_Task item_:
Among the lines below, which ones contain the word "degrees"? Copy every such line.

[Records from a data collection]
######

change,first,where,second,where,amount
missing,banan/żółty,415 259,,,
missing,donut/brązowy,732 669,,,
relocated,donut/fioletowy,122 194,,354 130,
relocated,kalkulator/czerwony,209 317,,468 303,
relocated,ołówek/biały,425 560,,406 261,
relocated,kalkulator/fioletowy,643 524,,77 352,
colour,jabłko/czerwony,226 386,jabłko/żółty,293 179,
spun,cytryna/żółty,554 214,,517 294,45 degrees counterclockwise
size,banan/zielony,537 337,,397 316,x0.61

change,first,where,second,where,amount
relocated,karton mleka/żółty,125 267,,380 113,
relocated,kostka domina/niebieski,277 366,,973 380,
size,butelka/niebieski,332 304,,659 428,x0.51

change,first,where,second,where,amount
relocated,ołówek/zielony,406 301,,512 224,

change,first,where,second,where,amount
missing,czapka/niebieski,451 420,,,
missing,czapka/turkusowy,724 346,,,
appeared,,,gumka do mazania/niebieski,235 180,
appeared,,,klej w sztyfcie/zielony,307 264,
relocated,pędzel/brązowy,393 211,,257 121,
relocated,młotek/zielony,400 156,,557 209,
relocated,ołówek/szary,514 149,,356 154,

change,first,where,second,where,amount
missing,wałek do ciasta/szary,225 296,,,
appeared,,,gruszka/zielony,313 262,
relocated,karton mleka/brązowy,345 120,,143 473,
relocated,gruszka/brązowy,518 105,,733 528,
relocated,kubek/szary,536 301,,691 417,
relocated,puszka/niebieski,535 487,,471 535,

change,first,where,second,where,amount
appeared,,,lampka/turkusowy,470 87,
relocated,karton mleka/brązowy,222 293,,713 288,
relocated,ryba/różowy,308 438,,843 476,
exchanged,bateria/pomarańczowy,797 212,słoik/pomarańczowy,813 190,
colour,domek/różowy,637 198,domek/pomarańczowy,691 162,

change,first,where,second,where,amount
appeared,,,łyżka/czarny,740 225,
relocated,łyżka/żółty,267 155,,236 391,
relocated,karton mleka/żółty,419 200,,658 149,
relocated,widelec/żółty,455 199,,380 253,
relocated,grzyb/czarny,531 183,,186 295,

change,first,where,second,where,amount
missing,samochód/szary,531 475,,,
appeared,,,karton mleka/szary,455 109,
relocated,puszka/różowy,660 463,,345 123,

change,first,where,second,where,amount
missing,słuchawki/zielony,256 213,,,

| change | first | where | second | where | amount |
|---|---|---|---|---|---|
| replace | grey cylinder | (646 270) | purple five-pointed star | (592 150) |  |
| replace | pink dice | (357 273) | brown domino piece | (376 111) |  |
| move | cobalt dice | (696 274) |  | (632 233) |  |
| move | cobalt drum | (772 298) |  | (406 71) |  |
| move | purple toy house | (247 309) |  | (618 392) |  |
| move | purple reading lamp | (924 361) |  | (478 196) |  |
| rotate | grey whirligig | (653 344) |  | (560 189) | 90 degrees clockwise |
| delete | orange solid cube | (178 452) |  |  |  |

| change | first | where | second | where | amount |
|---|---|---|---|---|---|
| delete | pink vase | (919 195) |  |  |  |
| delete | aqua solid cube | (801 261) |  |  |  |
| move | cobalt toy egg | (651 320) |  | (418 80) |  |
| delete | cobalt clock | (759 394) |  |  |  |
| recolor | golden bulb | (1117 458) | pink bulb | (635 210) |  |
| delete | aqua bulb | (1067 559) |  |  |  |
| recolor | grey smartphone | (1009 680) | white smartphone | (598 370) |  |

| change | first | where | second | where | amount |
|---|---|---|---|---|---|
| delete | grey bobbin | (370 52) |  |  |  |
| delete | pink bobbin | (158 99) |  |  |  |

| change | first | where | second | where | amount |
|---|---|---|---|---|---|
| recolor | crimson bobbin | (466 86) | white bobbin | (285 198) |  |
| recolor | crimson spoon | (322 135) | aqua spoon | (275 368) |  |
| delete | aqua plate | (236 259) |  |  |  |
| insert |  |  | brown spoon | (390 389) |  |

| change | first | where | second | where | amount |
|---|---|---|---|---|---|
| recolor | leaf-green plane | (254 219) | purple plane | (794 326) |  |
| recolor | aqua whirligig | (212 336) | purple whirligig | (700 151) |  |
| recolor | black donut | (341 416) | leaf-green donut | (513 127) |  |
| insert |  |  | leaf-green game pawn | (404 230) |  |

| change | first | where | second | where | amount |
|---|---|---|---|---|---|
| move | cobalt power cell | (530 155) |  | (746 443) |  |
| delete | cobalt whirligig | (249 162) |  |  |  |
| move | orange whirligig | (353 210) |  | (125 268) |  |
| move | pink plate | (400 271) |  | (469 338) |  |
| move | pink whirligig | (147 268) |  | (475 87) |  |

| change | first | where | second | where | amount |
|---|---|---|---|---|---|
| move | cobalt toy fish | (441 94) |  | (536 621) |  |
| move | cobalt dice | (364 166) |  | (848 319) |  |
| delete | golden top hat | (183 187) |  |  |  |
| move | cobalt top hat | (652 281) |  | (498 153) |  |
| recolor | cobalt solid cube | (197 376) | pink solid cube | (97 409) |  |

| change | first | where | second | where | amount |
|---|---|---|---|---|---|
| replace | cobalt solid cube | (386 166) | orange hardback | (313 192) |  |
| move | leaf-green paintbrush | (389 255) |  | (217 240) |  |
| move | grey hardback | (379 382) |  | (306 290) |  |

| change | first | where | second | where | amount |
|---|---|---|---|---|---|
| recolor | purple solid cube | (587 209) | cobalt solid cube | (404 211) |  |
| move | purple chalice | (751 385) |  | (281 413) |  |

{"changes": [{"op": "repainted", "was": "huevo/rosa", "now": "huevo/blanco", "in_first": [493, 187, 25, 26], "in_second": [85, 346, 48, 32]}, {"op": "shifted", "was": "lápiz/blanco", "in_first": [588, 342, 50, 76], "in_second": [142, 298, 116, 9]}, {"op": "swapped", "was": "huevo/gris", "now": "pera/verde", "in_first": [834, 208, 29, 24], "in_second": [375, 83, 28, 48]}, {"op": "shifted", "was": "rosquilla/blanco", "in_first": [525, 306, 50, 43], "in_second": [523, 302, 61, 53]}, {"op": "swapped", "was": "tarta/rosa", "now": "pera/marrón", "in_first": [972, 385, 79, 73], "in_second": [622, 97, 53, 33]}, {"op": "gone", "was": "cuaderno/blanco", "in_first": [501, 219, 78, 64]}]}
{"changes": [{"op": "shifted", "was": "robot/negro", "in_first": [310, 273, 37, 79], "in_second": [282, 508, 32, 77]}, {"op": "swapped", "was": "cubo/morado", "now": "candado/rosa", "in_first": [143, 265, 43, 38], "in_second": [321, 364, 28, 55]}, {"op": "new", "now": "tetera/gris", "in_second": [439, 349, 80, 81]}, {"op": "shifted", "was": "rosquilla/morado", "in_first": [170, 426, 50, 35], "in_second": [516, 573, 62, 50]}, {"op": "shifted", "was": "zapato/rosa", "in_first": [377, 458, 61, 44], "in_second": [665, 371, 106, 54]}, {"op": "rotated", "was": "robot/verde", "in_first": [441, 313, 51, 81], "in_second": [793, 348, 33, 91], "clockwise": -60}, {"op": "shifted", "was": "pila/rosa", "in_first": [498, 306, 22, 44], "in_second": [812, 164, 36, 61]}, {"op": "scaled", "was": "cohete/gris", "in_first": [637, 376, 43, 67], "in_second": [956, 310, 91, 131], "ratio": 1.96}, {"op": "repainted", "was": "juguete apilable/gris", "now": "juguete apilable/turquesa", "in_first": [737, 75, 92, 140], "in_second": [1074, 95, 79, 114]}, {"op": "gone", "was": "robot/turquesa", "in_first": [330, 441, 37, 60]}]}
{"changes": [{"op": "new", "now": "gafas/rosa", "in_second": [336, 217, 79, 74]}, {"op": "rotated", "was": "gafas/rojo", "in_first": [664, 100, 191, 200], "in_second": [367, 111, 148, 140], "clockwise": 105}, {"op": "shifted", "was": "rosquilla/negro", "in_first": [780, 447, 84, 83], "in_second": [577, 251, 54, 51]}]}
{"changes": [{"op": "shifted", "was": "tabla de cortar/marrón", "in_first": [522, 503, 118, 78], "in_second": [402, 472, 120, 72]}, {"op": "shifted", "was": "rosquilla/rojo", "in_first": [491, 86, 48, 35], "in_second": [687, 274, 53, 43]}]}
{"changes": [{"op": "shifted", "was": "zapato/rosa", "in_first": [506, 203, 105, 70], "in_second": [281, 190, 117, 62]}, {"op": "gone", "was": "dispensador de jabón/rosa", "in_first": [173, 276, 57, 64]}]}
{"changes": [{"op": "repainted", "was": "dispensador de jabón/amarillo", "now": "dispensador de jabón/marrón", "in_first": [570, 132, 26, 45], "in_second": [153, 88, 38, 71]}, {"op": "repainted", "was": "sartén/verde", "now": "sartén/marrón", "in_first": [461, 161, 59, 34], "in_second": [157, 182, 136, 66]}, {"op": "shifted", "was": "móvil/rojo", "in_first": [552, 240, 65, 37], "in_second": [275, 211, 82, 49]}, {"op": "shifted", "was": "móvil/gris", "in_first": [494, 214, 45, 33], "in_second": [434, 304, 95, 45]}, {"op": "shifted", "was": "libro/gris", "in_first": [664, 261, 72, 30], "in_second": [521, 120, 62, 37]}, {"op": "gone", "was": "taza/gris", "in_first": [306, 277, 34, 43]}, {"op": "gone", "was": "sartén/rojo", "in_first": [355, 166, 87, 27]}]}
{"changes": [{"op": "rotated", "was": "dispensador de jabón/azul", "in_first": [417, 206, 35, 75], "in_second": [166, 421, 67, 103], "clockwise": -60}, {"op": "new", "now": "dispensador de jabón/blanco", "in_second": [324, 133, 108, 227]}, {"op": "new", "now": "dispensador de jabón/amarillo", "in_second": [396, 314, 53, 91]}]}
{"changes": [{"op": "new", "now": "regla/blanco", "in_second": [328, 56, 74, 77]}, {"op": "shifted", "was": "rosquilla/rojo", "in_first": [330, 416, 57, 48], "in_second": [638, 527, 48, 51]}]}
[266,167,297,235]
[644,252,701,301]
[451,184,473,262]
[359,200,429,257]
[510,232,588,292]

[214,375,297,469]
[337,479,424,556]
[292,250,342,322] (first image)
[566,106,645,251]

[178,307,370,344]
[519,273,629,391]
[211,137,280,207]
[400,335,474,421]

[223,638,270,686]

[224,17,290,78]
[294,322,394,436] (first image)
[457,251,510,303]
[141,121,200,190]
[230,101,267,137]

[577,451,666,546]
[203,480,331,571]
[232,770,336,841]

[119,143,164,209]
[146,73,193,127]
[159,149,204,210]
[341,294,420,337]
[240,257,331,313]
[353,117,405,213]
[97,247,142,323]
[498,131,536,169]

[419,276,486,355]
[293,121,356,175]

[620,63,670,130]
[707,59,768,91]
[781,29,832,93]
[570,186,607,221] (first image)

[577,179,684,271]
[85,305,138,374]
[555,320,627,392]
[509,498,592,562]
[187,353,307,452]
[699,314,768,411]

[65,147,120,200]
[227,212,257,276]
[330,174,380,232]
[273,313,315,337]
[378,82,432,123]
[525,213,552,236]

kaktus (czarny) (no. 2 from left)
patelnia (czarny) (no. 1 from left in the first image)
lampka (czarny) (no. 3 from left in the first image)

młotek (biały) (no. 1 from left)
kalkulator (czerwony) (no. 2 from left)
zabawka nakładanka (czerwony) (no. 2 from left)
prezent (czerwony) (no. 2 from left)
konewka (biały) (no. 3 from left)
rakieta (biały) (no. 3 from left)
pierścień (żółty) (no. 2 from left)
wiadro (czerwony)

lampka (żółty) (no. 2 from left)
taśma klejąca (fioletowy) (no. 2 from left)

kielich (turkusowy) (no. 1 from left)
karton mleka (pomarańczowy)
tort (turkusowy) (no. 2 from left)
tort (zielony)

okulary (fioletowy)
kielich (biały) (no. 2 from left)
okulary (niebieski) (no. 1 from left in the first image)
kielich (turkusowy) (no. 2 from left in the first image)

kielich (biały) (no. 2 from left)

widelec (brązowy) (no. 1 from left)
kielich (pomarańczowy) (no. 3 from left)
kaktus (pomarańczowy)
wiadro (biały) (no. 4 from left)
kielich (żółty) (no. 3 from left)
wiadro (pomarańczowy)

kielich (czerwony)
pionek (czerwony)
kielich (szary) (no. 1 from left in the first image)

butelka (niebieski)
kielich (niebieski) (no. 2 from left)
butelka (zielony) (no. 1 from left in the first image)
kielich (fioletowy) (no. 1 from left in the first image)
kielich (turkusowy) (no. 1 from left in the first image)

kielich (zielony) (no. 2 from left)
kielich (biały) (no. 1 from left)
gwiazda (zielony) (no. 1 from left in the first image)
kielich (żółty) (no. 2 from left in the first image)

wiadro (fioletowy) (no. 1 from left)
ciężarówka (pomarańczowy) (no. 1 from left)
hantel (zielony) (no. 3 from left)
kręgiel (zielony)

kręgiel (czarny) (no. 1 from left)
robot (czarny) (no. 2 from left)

######

_Solution_:
spun,cytryna/żółty,554 214,,517 294,45 degrees counterclockwise
| rotate | grey whirligig | (653 344) |  | (560 189) | 90 degrees clockwise |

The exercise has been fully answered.